[Start of Attachment]

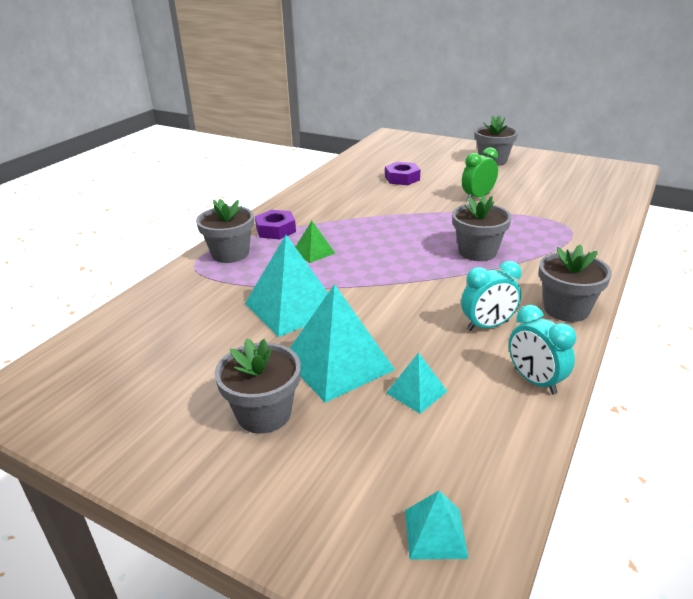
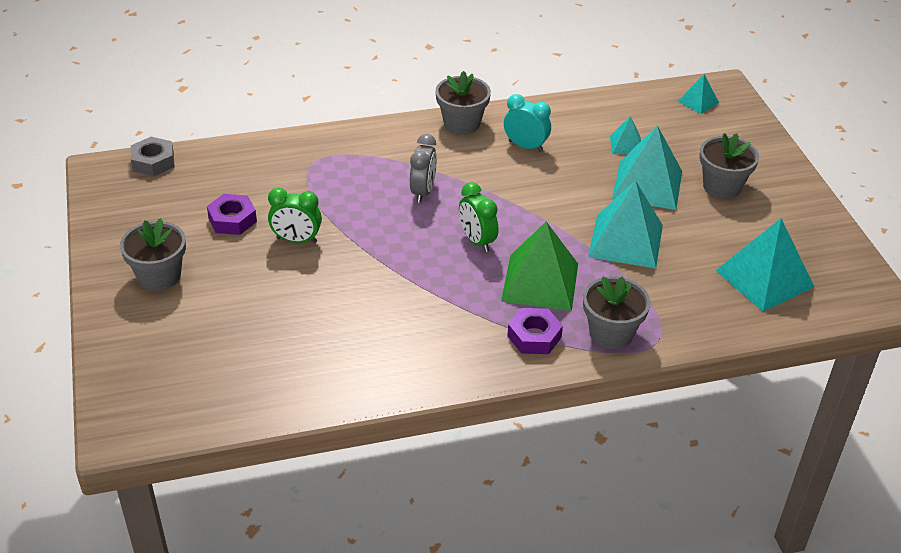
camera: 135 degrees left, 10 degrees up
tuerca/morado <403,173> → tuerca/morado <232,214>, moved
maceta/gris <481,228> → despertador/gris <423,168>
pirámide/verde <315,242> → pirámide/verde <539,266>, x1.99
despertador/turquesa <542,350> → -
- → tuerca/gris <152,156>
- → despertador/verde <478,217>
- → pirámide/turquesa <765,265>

[End of Attachment]
[Start of Attachment]

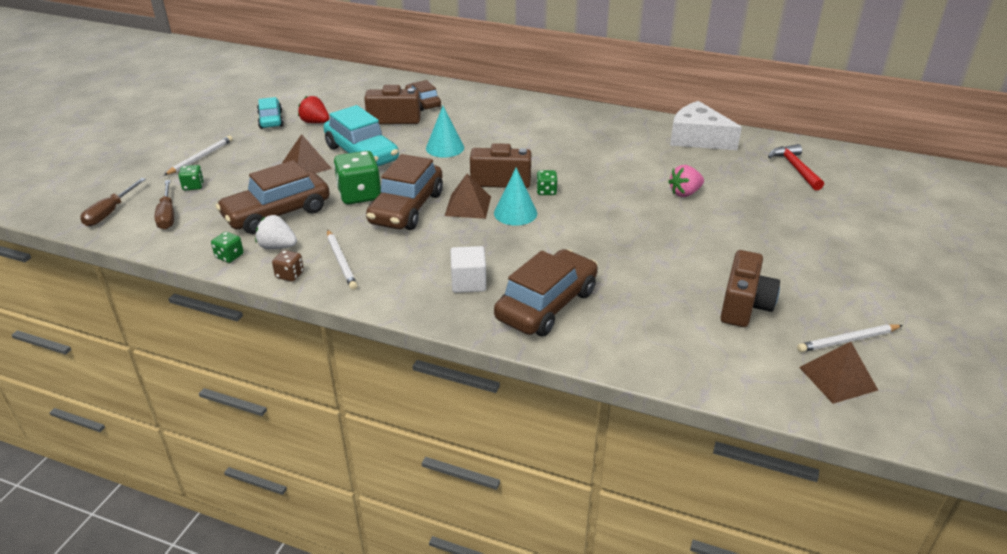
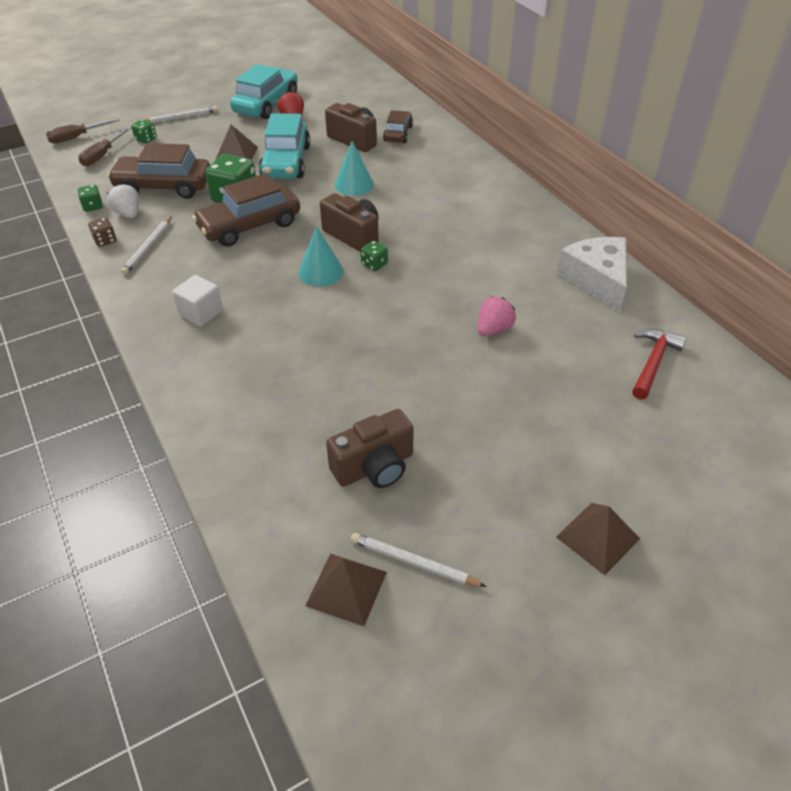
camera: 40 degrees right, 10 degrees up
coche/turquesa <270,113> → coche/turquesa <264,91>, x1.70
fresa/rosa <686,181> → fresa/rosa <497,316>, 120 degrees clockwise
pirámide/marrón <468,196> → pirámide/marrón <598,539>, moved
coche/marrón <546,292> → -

[End of Attachment]
[Start of Attachment]

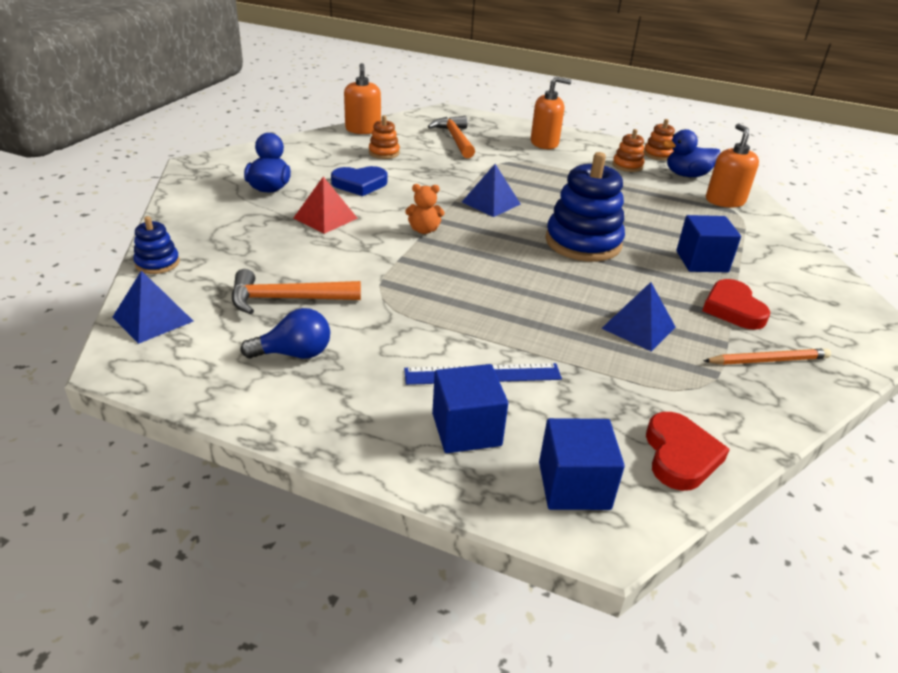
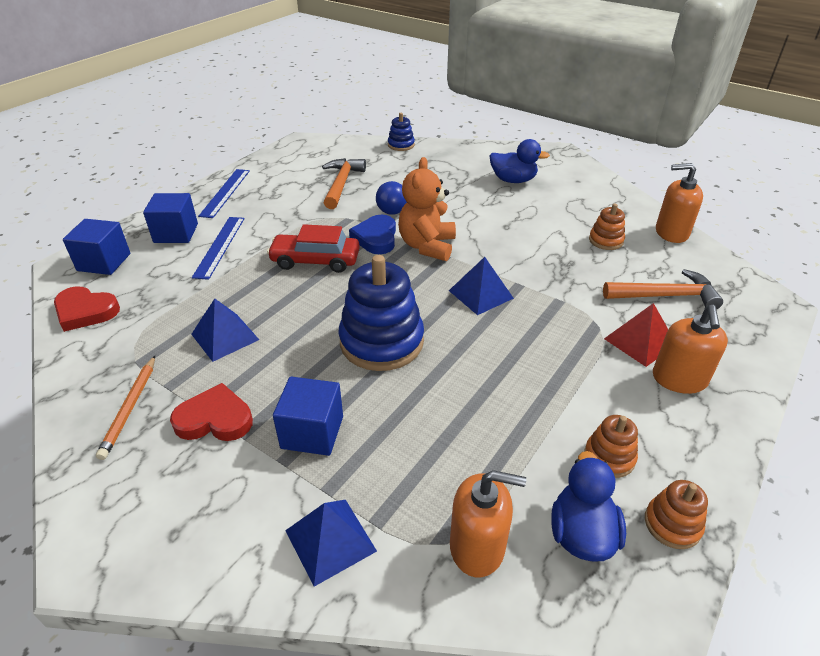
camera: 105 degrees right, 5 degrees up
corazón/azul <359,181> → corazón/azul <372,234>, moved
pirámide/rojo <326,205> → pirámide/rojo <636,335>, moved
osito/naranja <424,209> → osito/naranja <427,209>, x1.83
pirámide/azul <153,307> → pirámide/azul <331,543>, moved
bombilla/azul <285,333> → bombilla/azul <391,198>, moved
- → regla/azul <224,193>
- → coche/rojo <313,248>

[End of Attachment]

#### TASK TO CARRY OUT:
In the entries above, how many lines contain the word "azul"? Provide the number alone.

#### EXPECTED ANSWER:
4